**Problem**
With both ends included, repeat exactly the lines of the entries below from the one containing "camera: 155 degrees right, 5 degrees down" down to the one containing "(577, 331) = (599, 429): blue", and no others.

##### Excerpted data #####

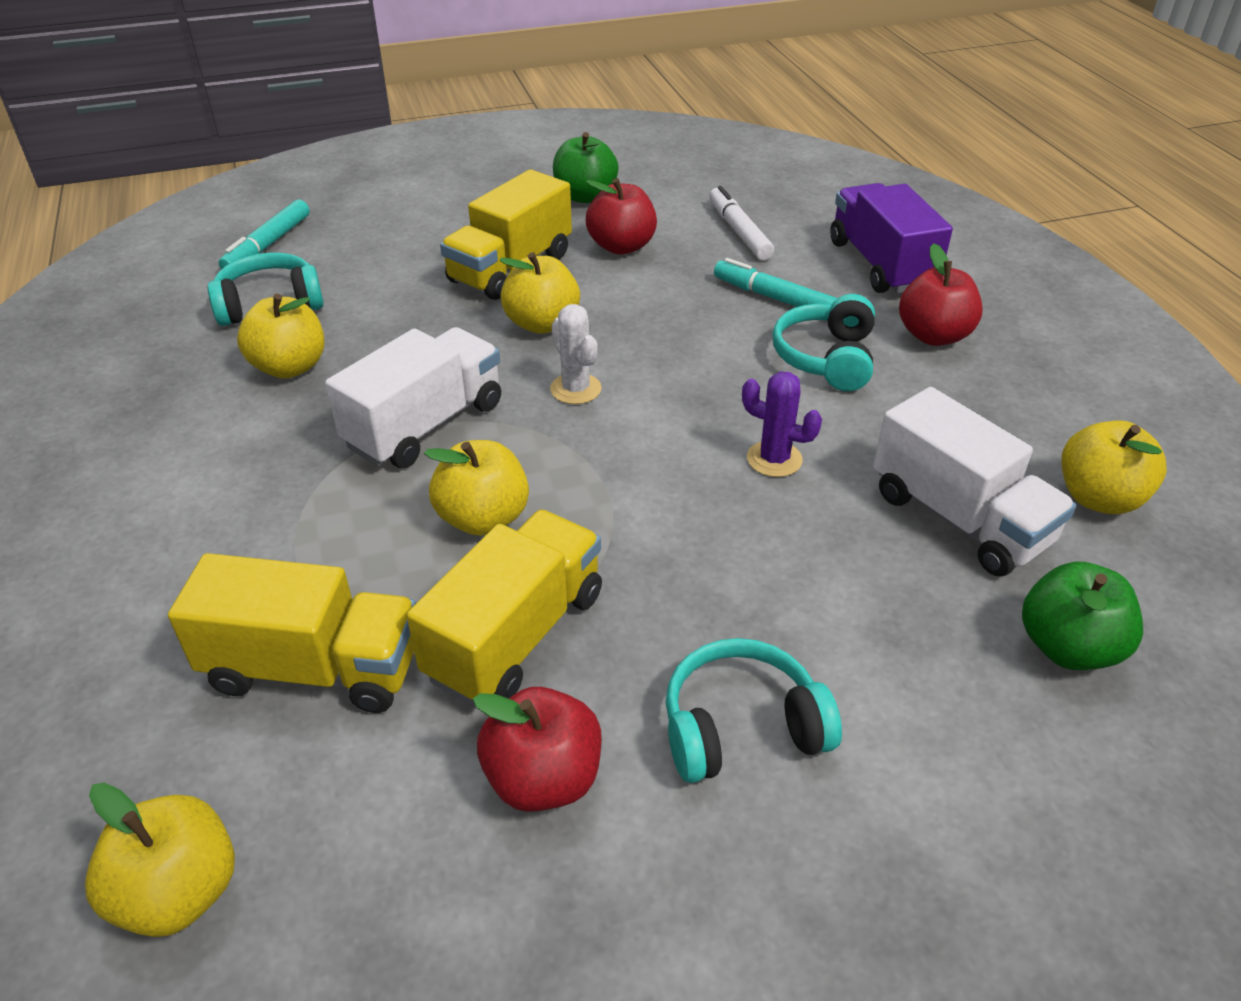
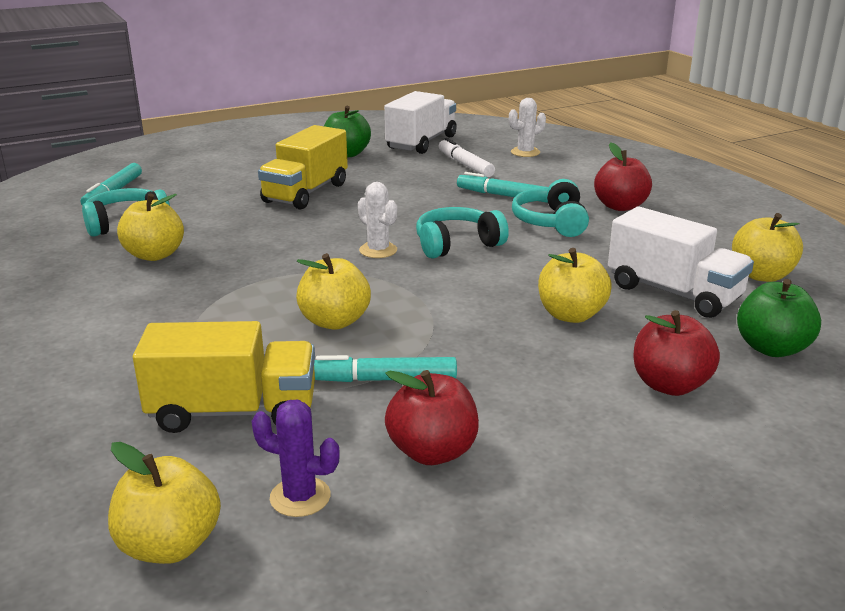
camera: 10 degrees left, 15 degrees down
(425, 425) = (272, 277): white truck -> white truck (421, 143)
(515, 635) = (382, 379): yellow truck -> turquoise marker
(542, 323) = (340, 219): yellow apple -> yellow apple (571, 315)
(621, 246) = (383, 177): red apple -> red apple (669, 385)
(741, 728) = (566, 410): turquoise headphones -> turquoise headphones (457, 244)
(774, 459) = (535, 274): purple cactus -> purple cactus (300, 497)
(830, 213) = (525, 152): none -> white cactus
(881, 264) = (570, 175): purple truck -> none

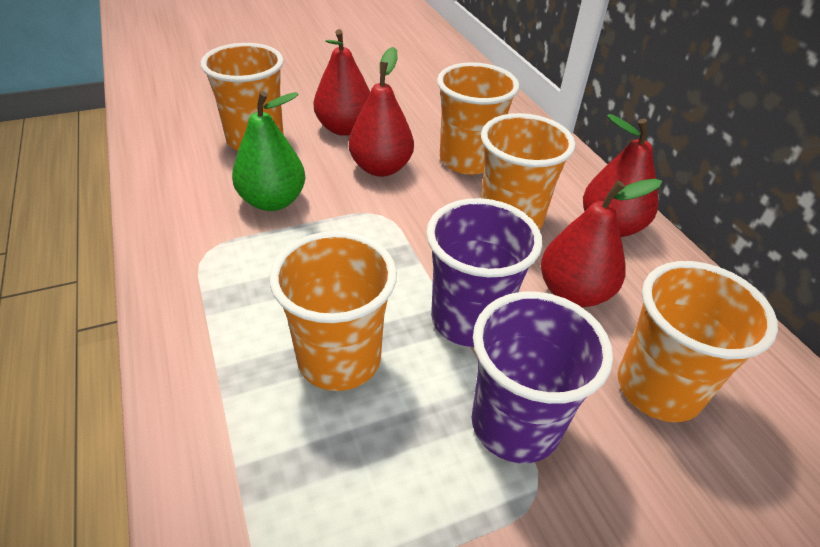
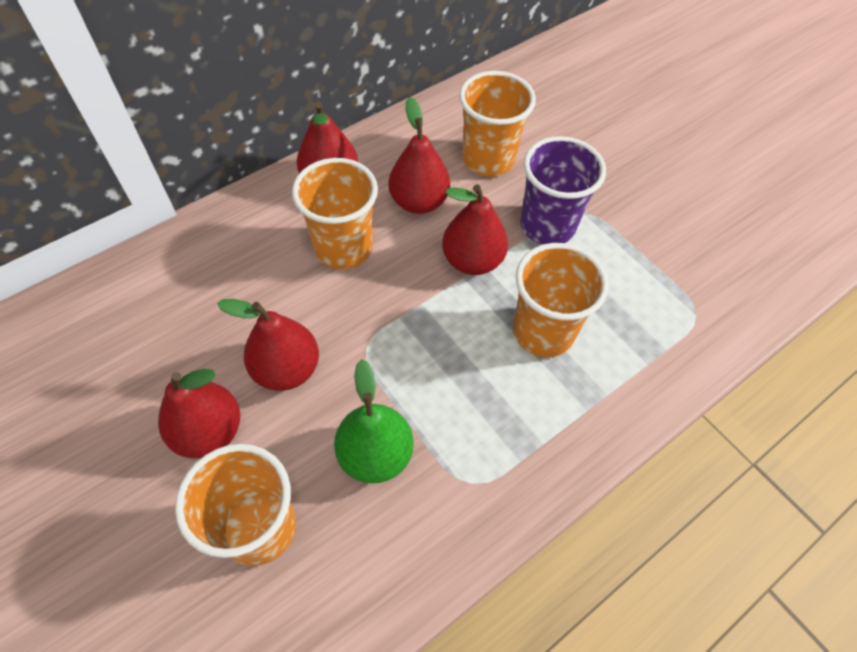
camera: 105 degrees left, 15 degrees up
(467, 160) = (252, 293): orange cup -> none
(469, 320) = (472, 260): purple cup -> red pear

#####
##### Excerpted data #####

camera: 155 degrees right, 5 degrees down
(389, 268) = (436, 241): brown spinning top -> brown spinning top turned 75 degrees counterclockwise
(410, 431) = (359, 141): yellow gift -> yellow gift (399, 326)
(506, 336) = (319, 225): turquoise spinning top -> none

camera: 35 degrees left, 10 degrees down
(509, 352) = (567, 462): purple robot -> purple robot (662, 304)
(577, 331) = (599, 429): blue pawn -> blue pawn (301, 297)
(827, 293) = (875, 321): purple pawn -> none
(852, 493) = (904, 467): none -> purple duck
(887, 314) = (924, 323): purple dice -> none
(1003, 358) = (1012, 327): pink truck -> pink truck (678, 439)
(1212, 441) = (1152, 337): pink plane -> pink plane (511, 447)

#####

**Answer to the exercise**
camera: 155 degrees right, 5 degrees down
(389, 268) = (436, 241): brown spinning top -> brown spinning top turned 75 degrees counterclockwise
(410, 431) = (359, 141): yellow gift -> yellow gift (399, 326)
(506, 336) = (319, 225): turquoise spinning top -> none

camera: 35 degrees left, 10 degrees down
(509, 352) = (567, 462): purple robot -> purple robot (662, 304)
(577, 331) = (599, 429): blue pawn -> blue pawn (301, 297)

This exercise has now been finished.